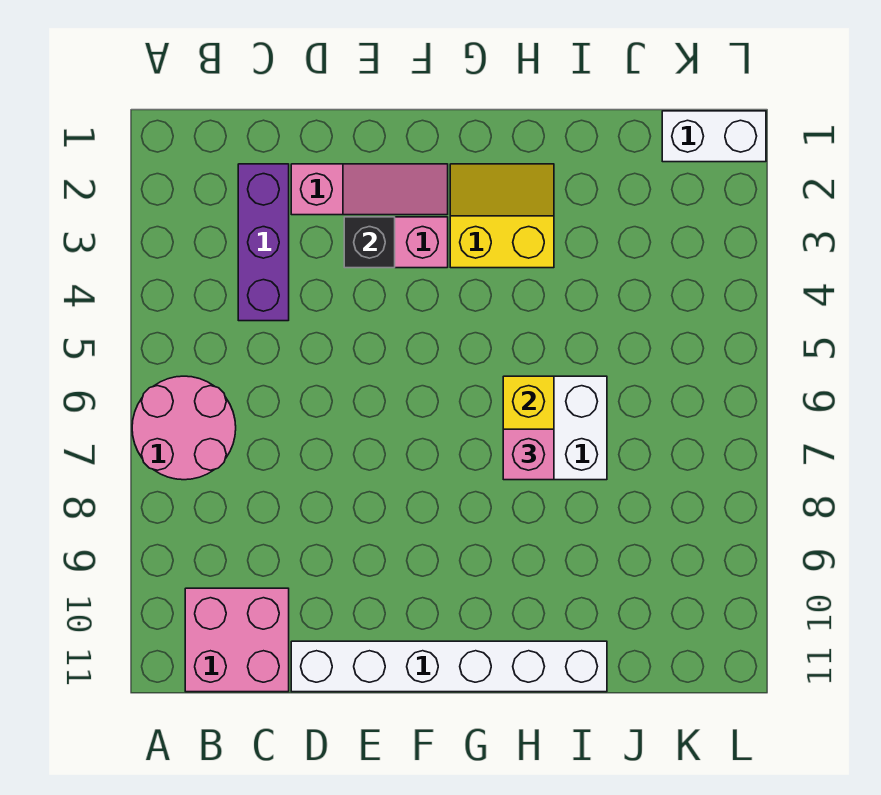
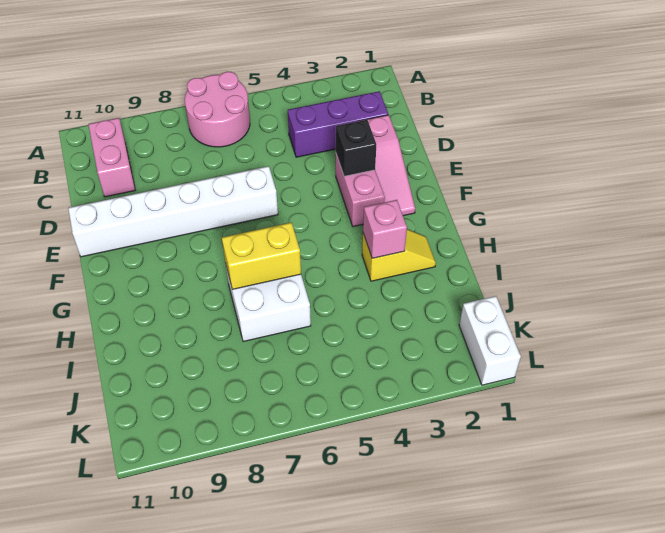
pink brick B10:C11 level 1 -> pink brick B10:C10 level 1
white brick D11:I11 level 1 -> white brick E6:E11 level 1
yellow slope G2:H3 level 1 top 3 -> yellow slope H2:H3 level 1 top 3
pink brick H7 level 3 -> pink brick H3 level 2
..............................
### Task to carry out
A verbatim copy of the listing, with all pictures removed, is required.

### Expected output
pink brick B10:C11 level 1 -> pink brick B10:C10 level 1
white brick D11:I11 level 1 -> white brick E6:E11 level 1
yellow slope G2:H3 level 1 top 3 -> yellow slope H2:H3 level 1 top 3
pink brick H7 level 3 -> pink brick H3 level 2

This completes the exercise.